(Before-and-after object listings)
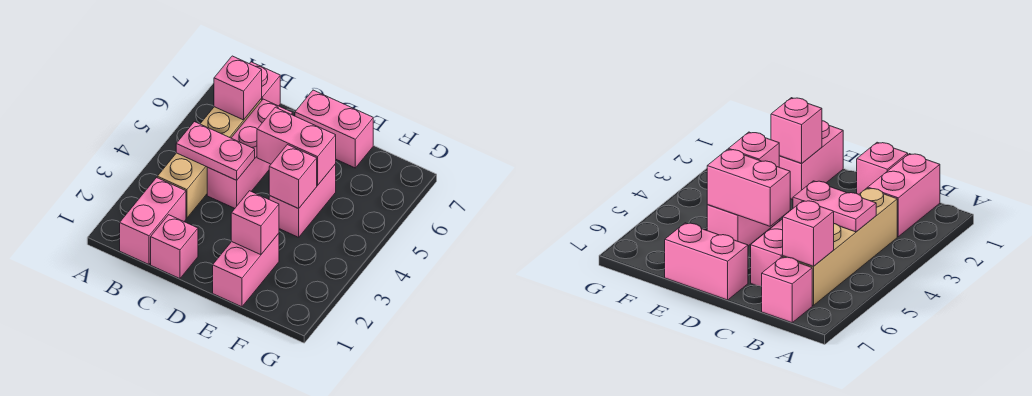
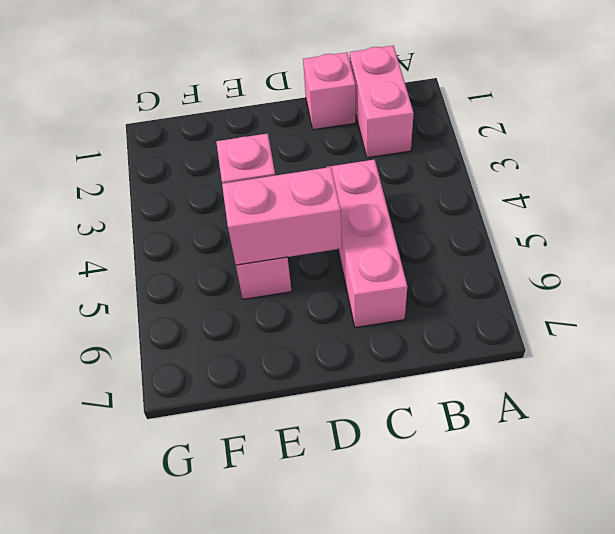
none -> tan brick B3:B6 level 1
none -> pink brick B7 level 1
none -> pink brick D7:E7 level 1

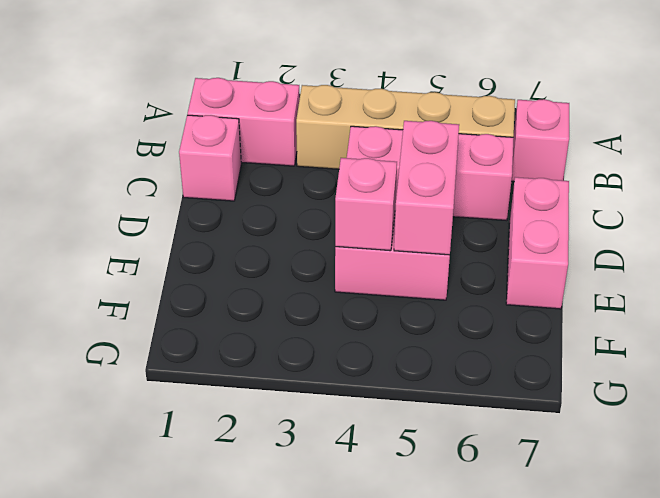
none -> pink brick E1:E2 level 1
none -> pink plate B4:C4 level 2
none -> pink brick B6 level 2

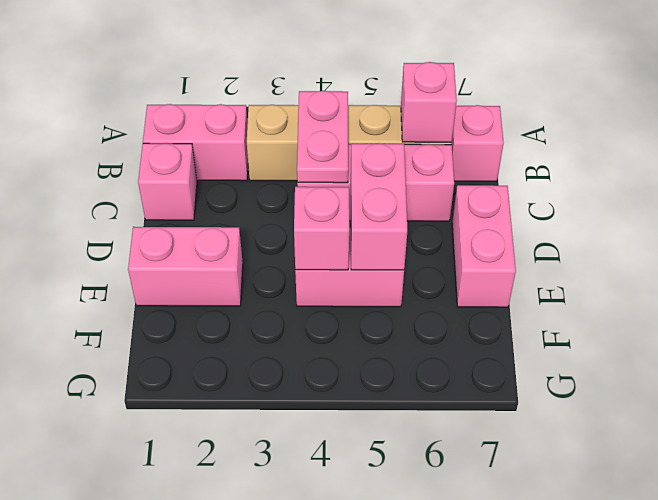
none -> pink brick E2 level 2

• _Assigned task_: Give back all of the entries verbatim, but without pictures.

• _Task answer_:
none -> tan brick B3:B6 level 1
none -> pink brick B7 level 1
none -> pink brick D7:E7 level 1

none -> pink brick E1:E2 level 1
none -> pink plate B4:C4 level 2
none -> pink brick B6 level 2

none -> pink brick E2 level 2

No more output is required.